### What is needed
Scan the data below for the string "green". Copy every line where it appears.

### Provided entries
*** Block opens ***

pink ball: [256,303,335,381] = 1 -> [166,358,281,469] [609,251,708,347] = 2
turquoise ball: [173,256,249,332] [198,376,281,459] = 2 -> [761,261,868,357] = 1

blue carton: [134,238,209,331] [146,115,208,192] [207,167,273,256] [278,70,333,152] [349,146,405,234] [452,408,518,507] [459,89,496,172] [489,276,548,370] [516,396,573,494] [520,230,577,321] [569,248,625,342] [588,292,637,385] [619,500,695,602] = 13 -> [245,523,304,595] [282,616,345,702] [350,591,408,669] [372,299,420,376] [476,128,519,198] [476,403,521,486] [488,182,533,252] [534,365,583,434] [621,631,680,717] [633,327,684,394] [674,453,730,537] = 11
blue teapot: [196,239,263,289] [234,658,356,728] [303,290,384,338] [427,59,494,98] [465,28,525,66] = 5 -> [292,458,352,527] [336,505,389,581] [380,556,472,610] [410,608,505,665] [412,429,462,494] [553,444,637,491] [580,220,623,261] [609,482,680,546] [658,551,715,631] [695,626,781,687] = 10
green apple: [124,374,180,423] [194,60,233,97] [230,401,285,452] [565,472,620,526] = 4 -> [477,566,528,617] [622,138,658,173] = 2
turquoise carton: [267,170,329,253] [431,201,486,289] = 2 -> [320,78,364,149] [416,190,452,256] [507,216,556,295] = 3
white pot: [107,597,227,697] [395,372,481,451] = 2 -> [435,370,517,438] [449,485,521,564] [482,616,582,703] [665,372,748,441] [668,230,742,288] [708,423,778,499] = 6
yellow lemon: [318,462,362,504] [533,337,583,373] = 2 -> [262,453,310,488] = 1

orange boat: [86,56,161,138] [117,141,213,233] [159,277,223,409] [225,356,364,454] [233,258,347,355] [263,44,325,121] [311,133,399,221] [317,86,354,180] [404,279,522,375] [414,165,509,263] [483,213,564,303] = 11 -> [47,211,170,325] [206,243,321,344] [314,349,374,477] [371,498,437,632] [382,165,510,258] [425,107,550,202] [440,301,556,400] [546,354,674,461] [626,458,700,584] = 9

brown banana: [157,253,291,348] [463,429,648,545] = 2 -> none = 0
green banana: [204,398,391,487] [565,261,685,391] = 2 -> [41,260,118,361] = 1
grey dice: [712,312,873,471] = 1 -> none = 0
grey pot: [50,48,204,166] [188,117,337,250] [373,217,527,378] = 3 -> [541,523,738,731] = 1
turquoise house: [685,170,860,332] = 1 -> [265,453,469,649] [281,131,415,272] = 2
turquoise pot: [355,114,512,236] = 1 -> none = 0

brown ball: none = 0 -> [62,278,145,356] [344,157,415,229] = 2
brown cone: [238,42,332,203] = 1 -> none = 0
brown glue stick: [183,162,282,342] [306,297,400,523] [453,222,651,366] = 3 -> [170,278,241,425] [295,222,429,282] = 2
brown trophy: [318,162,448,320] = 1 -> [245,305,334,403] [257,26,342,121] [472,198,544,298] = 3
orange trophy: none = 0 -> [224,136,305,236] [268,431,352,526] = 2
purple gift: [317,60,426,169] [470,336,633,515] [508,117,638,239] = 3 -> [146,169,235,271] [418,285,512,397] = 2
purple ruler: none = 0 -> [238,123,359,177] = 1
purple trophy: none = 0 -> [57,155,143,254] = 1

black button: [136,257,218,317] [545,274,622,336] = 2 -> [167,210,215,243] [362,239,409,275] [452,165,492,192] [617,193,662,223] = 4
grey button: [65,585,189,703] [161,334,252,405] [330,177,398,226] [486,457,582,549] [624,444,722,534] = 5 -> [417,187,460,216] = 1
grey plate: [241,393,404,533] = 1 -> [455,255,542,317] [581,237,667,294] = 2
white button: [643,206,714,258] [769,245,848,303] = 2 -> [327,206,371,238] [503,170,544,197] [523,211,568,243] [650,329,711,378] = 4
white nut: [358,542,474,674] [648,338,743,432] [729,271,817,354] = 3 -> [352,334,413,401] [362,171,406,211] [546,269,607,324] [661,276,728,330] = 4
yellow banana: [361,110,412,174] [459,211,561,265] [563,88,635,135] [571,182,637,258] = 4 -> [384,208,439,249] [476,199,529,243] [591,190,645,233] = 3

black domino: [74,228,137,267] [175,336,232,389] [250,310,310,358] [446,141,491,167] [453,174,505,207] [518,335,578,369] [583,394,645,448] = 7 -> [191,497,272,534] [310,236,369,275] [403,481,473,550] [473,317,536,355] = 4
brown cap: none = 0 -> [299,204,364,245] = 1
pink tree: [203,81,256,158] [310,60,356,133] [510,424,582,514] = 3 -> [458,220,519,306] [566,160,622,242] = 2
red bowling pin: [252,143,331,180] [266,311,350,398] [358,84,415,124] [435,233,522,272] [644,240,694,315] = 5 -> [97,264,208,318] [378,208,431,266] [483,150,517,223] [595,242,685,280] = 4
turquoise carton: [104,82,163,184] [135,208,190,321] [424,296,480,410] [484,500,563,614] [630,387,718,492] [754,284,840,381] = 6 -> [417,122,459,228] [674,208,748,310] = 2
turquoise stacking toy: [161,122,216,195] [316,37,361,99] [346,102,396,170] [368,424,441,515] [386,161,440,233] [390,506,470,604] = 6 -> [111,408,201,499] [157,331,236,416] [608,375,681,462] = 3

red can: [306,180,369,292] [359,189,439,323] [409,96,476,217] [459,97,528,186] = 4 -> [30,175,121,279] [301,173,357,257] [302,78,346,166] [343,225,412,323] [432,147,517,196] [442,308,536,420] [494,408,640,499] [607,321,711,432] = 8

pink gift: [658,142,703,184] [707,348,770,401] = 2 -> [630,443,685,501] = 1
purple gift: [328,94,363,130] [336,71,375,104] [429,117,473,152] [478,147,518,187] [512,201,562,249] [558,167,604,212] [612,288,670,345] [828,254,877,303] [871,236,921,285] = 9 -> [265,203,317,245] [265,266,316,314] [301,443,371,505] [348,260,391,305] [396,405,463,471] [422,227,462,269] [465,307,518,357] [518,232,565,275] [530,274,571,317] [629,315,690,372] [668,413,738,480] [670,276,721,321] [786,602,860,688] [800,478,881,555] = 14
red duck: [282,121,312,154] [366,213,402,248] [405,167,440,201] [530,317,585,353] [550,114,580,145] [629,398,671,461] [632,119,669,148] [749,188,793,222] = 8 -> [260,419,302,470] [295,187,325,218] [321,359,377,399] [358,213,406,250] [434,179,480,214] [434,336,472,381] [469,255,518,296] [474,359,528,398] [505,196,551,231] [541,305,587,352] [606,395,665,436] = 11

*** Block closes ***

### Exercise output
green apple: [124,374,180,423] [194,60,233,97] [230,401,285,452] [565,472,620,526] = 4 -> [477,566,528,617] [622,138,658,173] = 2
green banana: [204,398,391,487] [565,261,685,391] = 2 -> [41,260,118,361] = 1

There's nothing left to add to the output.